GIVEN DATA:
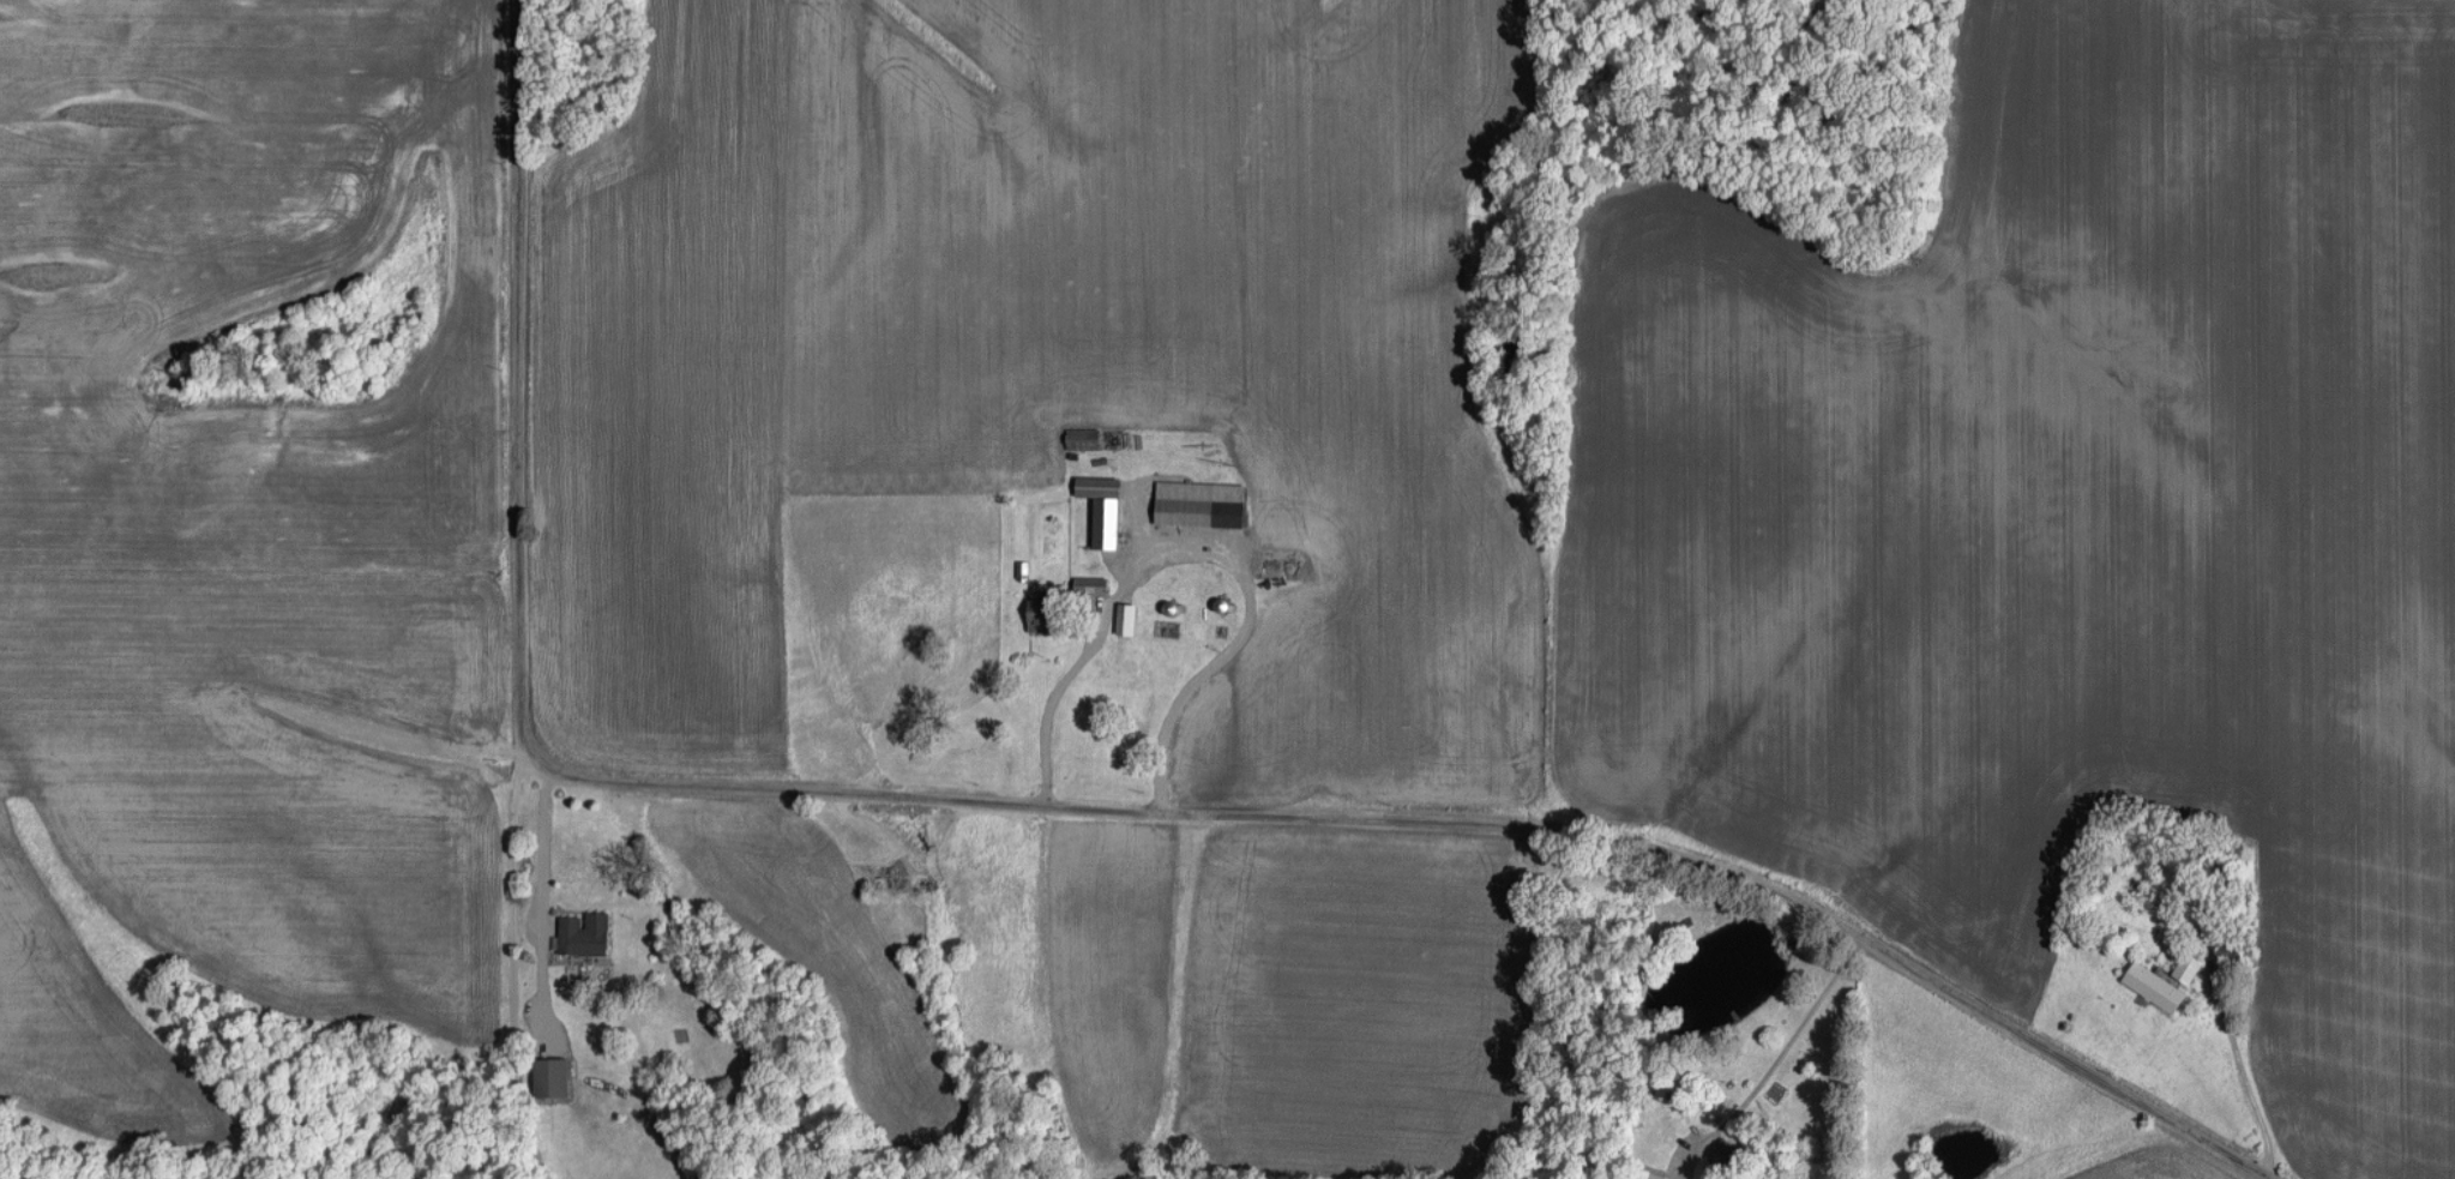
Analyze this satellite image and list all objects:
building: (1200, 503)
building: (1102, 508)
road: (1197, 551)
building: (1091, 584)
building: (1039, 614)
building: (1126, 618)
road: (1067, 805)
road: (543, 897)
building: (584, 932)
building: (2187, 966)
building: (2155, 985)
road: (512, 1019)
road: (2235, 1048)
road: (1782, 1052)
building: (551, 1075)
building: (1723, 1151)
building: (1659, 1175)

EXERCISE:
Could you output every record above exactly as it appears, without the pictures?

SOLUTION BELOW:
Analyze this satellite image and list all objects:
building: (1200, 503)
building: (1102, 508)
road: (1197, 551)
building: (1091, 584)
building: (1039, 614)
building: (1126, 618)
road: (1067, 805)
road: (543, 897)
building: (584, 932)
building: (2187, 966)
building: (2155, 985)
road: (512, 1019)
road: (2235, 1048)
road: (1782, 1052)
building: (551, 1075)
building: (1723, 1151)
building: (1659, 1175)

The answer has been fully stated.